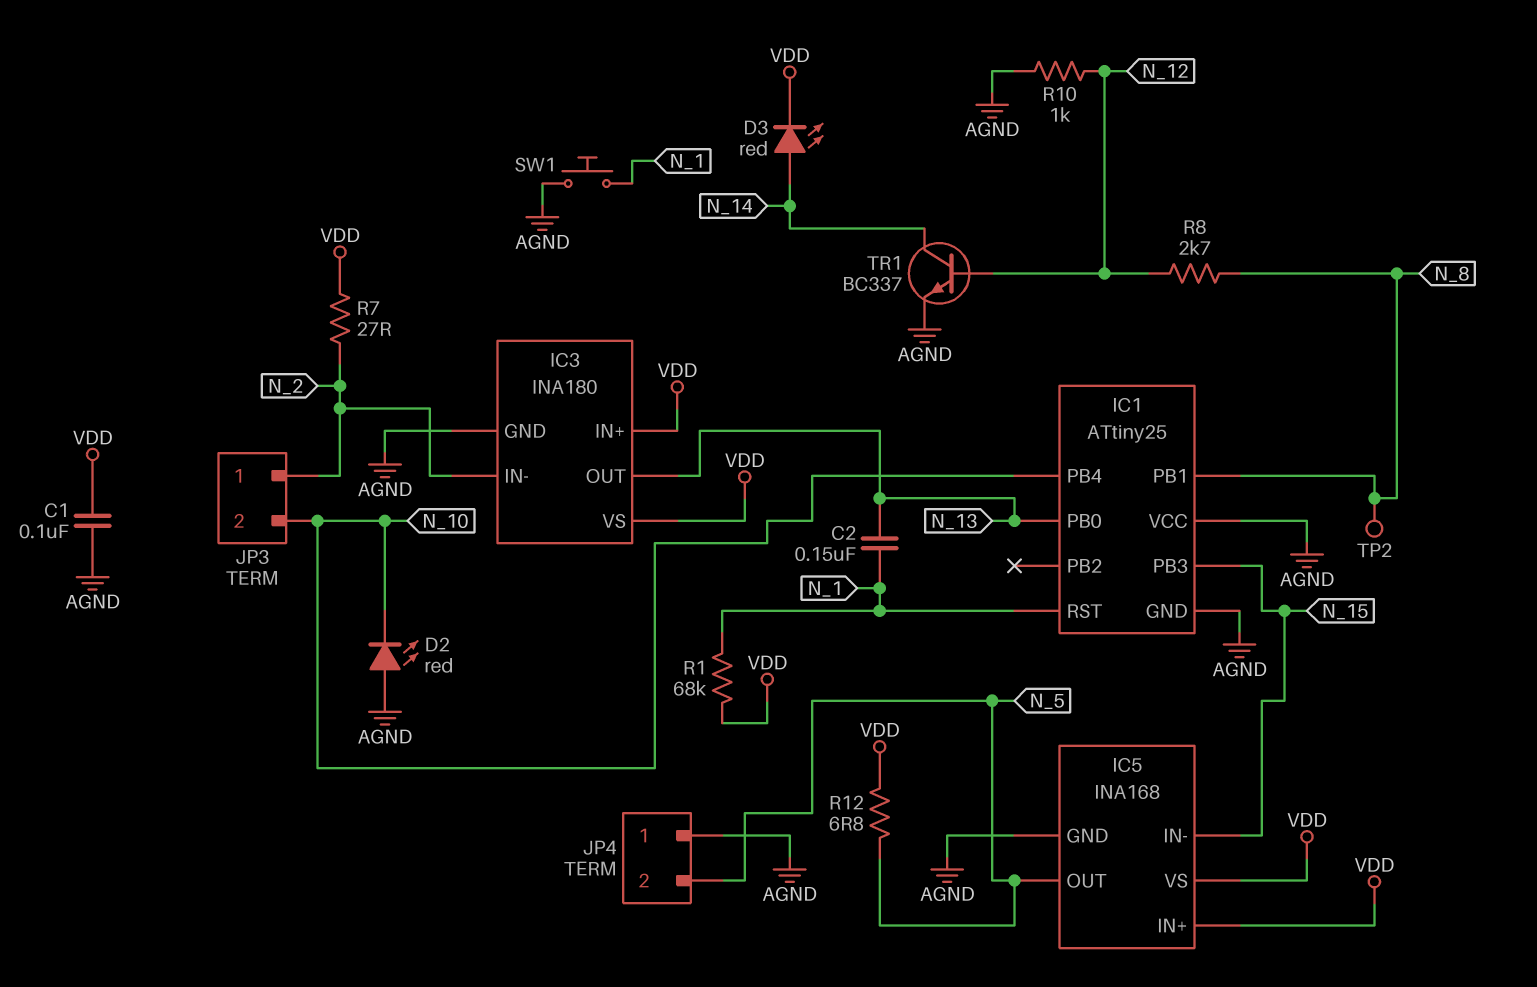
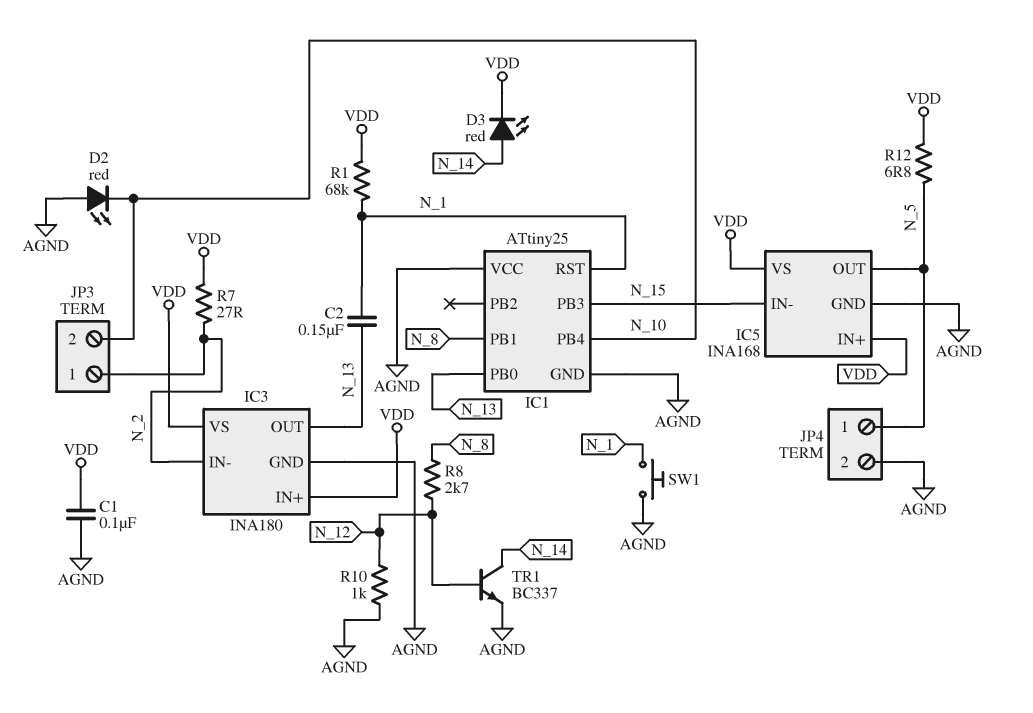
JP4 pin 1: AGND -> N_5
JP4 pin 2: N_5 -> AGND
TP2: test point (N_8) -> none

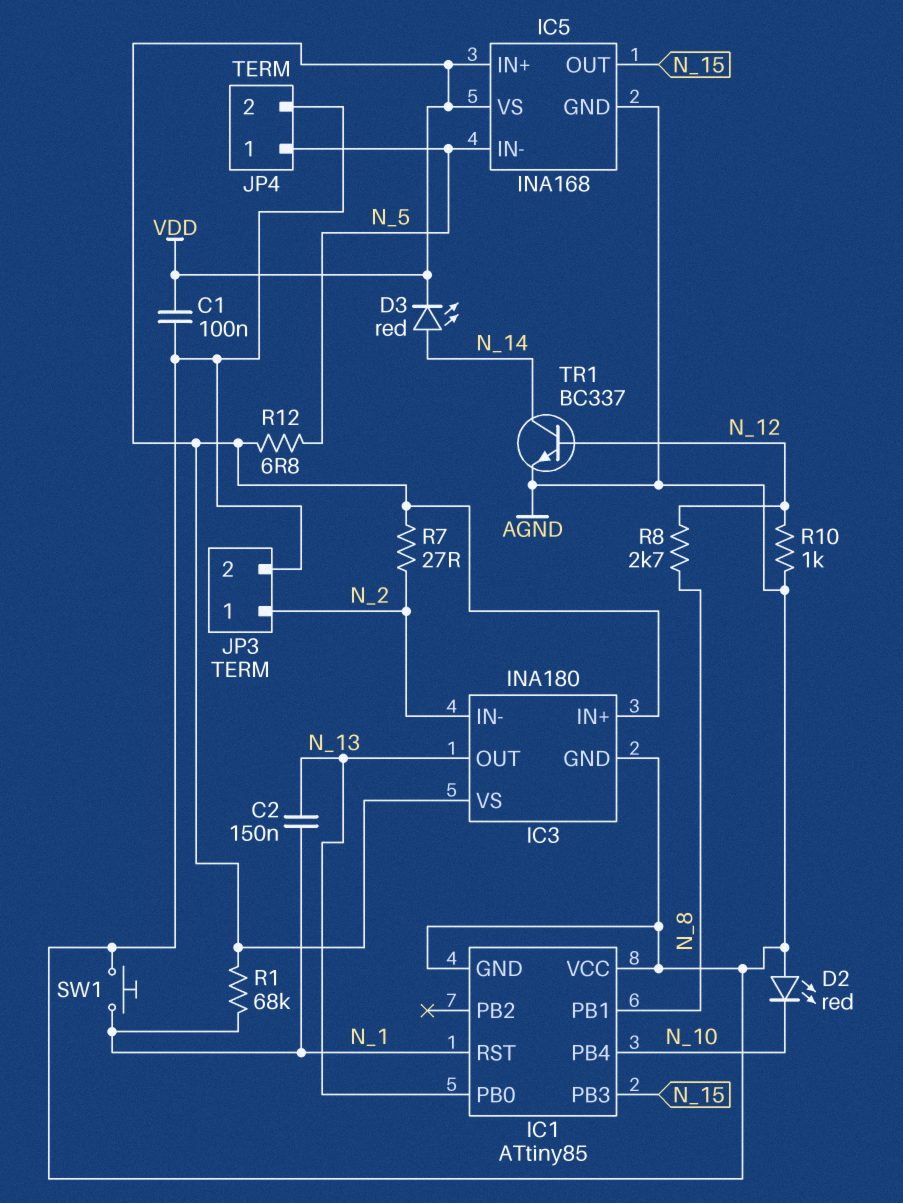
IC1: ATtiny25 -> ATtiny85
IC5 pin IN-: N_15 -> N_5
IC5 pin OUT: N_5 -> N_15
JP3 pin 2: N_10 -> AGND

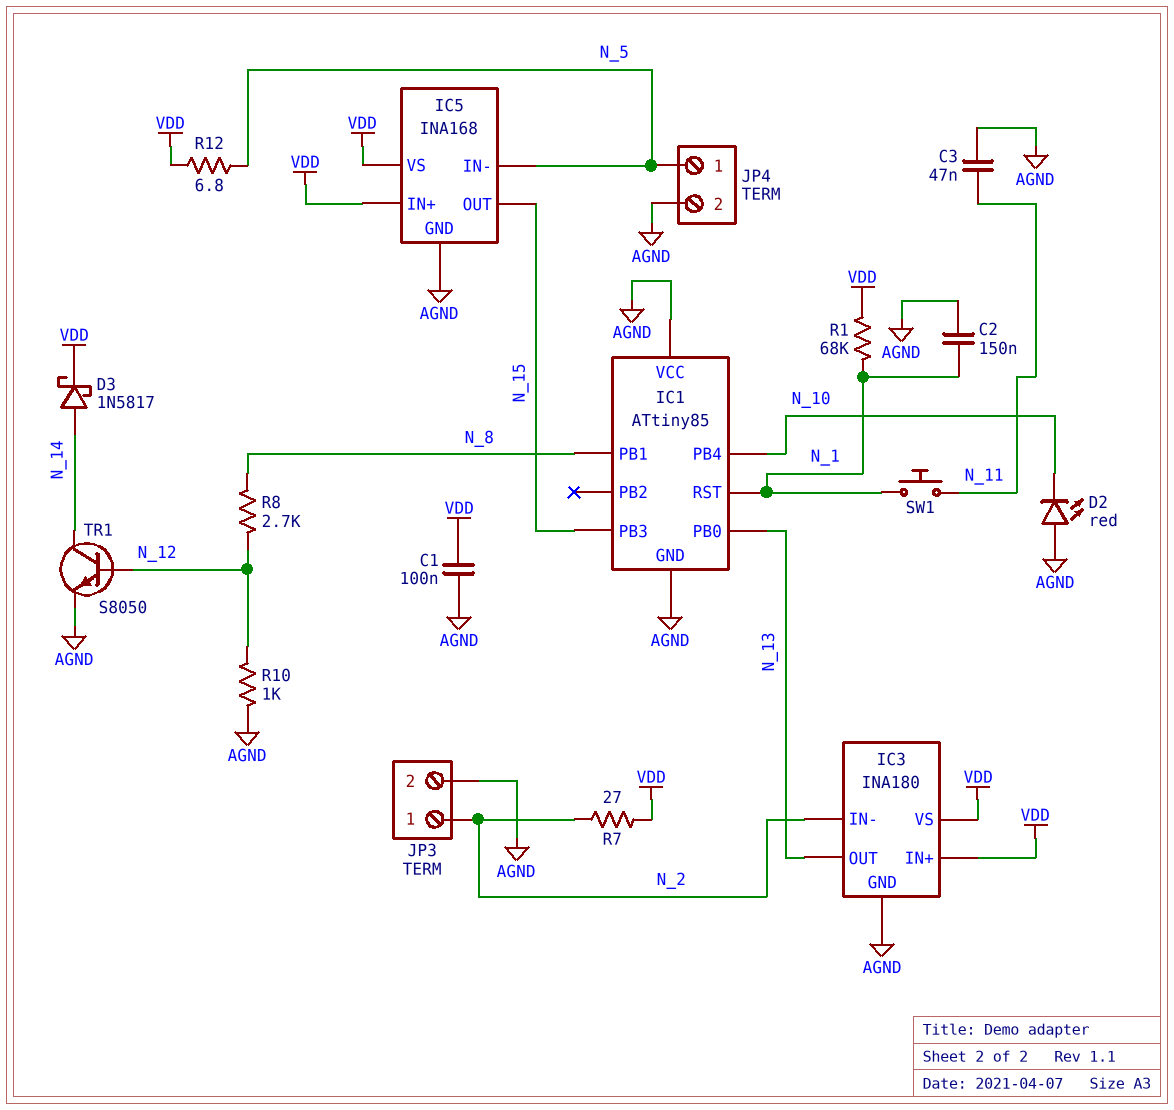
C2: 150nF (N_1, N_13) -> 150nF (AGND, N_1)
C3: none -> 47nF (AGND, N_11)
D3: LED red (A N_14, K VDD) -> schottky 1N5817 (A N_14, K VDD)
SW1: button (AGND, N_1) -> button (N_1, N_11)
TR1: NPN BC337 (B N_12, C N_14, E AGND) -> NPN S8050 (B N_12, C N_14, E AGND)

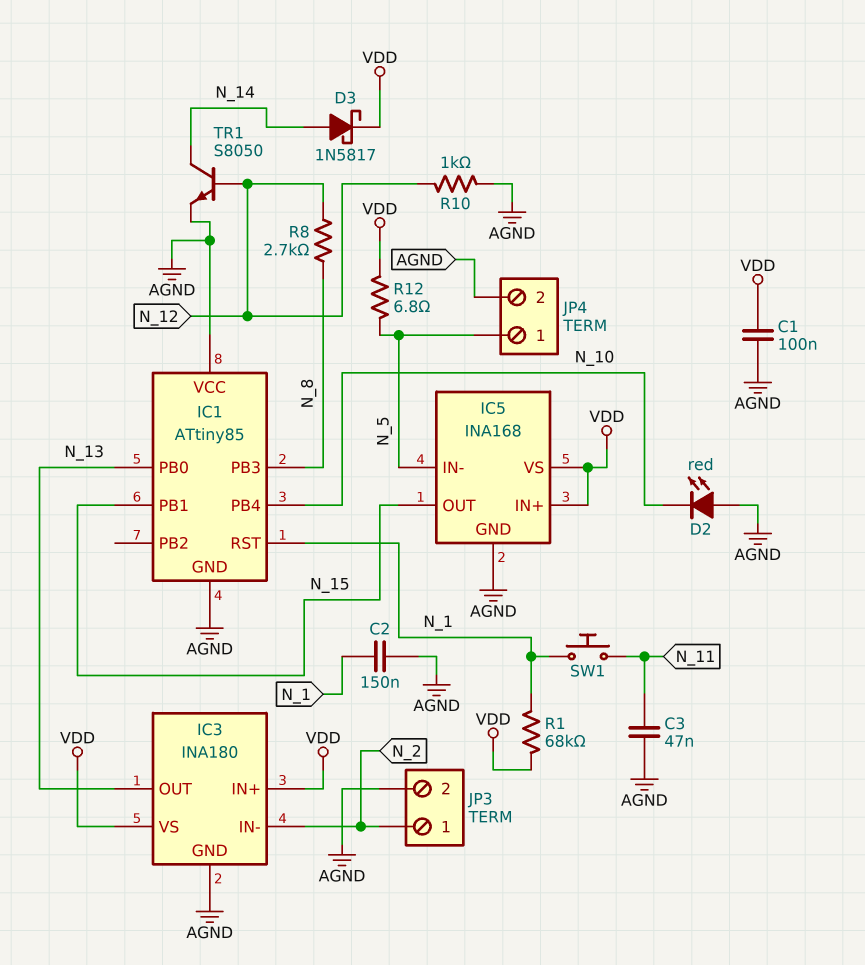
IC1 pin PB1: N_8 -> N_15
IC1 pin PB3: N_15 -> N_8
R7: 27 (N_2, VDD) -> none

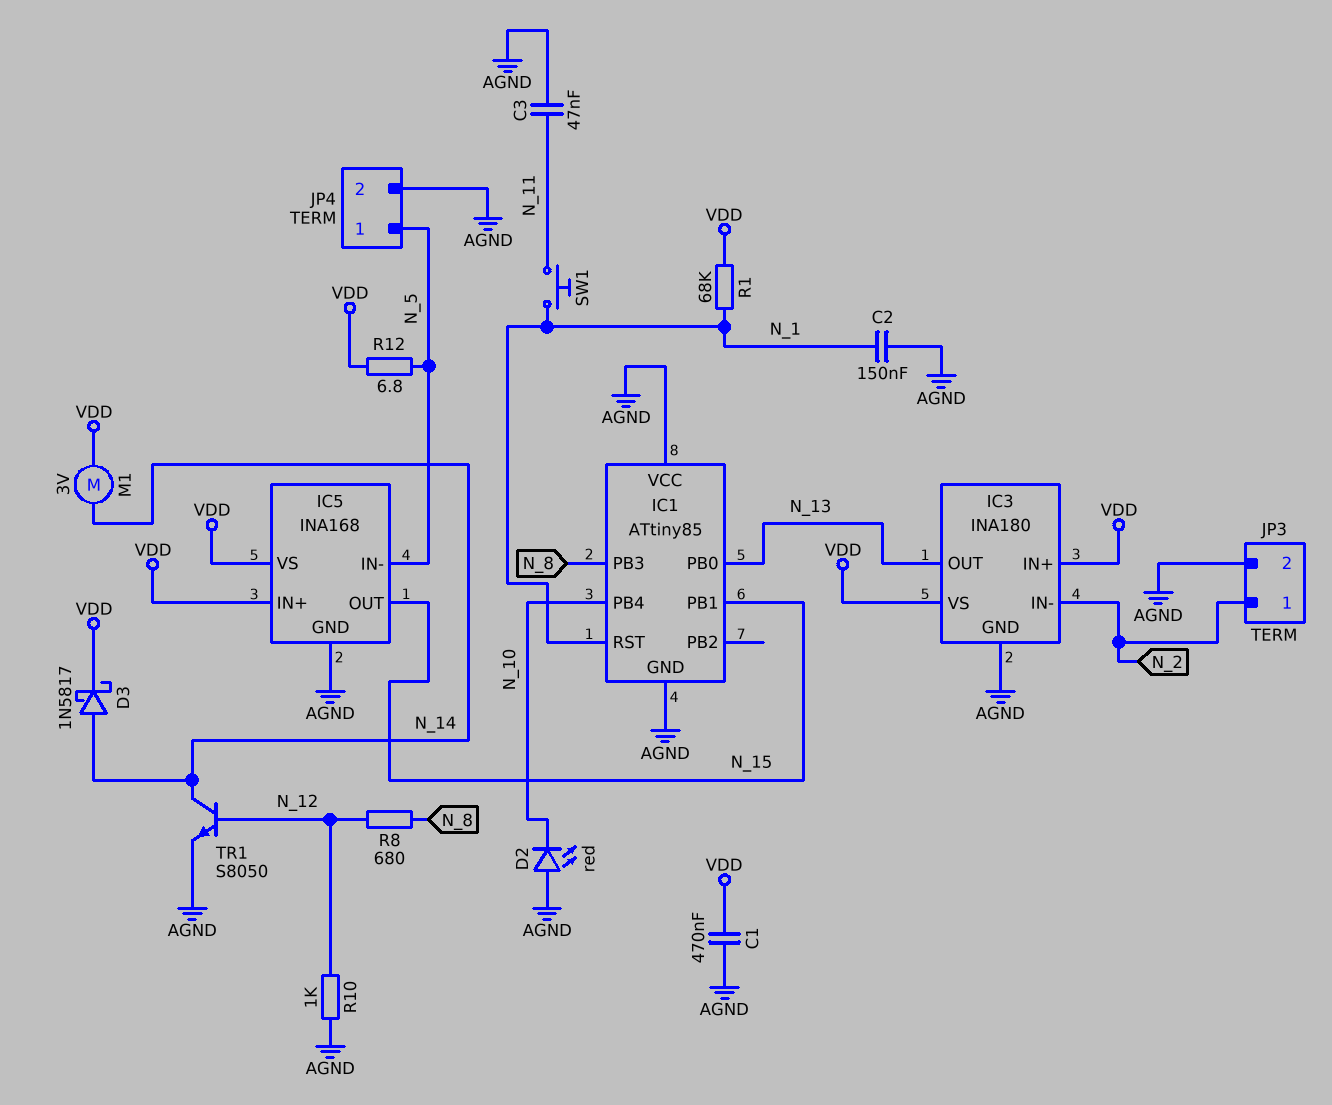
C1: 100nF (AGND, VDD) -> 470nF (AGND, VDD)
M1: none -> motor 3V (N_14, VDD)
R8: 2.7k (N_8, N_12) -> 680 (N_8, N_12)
----
**PROBLEM TO WORK ON**
Only lines with the word "none" belong in the answer; copy each of them from the material above.

**EXERCISE OUTPUT**
TP2: test point (N_8) -> none
C3: none -> 47nF (AGND, N_11)
R7: 27 (N_2, VDD) -> none
M1: none -> motor 3V (N_14, VDD)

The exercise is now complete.